» **Activity**: In the entries that follow, the lines from the one with "none -> brown brick E1:F4 level 1" through the one with "none -> brown round brick I8 level 1" are the ones to write out, exactly and with both ends included. Nothing else should appear.

Stored dataset items:
== == ==

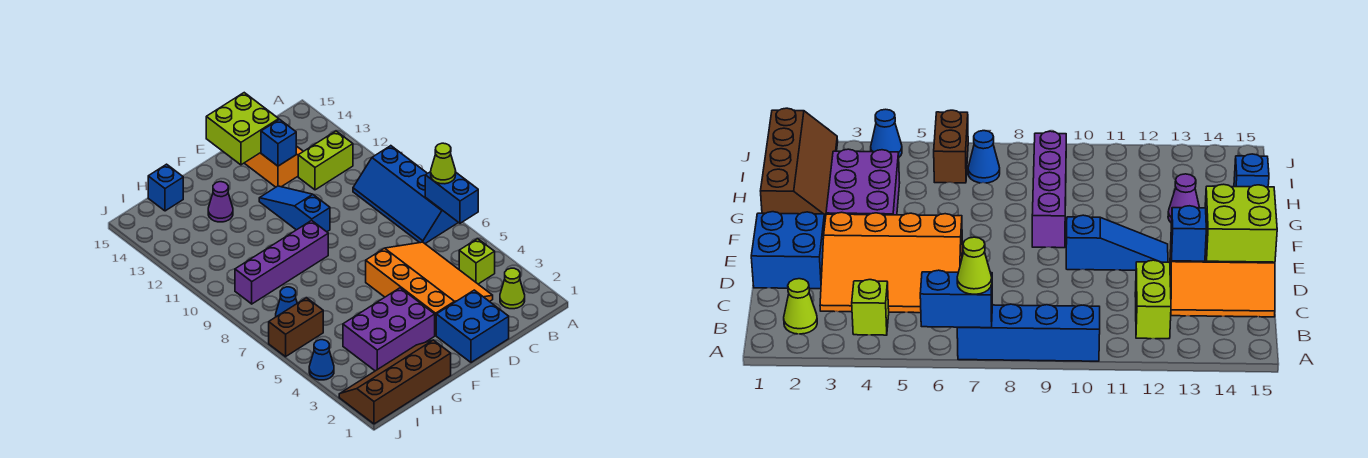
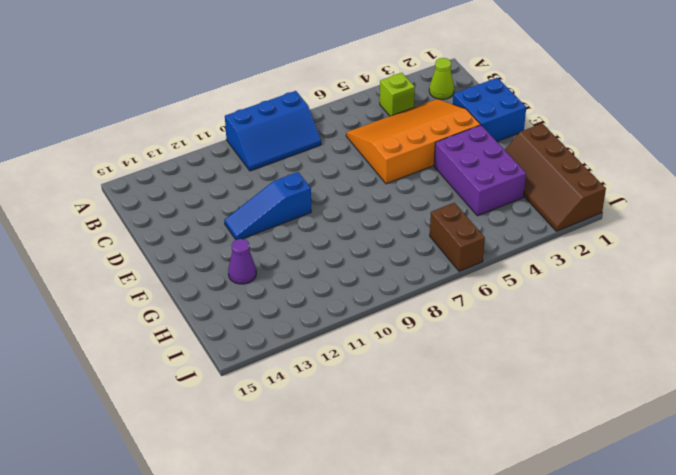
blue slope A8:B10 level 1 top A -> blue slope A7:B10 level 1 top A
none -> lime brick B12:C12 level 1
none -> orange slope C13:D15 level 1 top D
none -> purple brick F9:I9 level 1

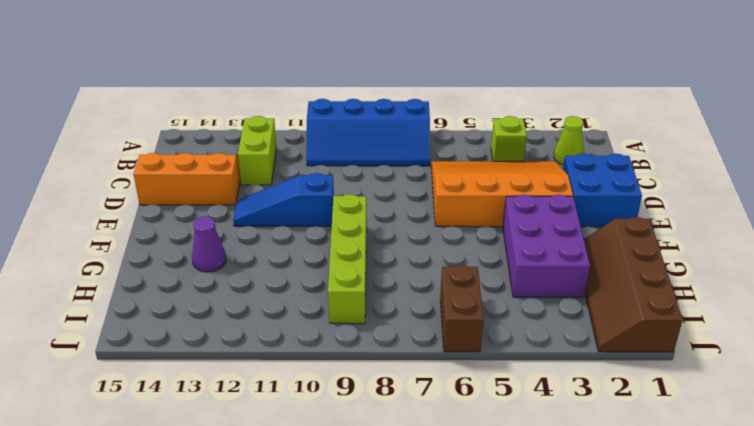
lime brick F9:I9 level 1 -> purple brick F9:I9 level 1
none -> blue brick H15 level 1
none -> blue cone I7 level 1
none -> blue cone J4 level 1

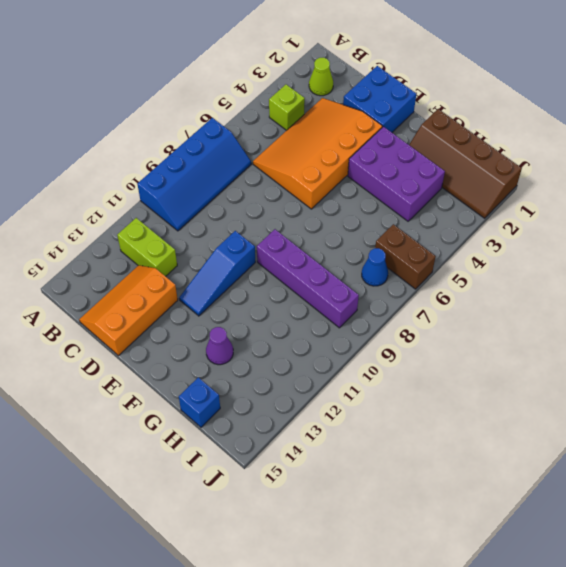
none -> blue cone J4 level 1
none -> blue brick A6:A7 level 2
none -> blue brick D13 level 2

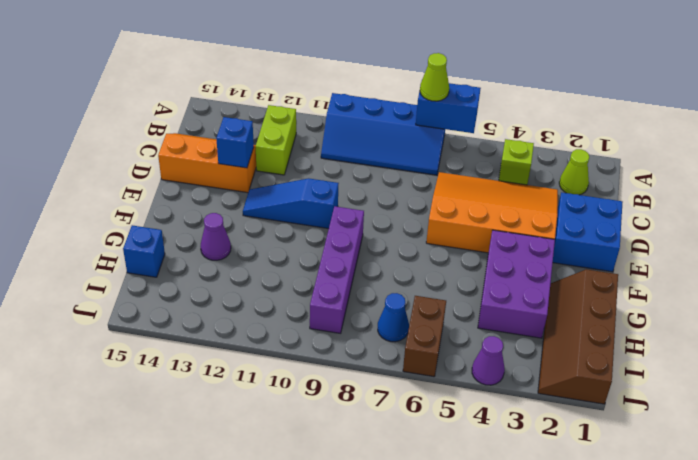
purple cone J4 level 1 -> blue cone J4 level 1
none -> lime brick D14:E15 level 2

== == ==

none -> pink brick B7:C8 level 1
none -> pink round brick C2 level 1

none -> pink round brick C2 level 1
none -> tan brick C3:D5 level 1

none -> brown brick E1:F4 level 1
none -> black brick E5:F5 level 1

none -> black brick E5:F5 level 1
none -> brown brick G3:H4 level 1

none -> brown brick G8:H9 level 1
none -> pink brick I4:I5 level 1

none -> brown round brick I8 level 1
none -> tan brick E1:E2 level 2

== == ==

» **Task response**:
none -> brown brick E1:F4 level 1
none -> black brick E5:F5 level 1

none -> black brick E5:F5 level 1
none -> brown brick G3:H4 level 1

none -> brown brick G8:H9 level 1
none -> pink brick I4:I5 level 1

none -> brown round brick I8 level 1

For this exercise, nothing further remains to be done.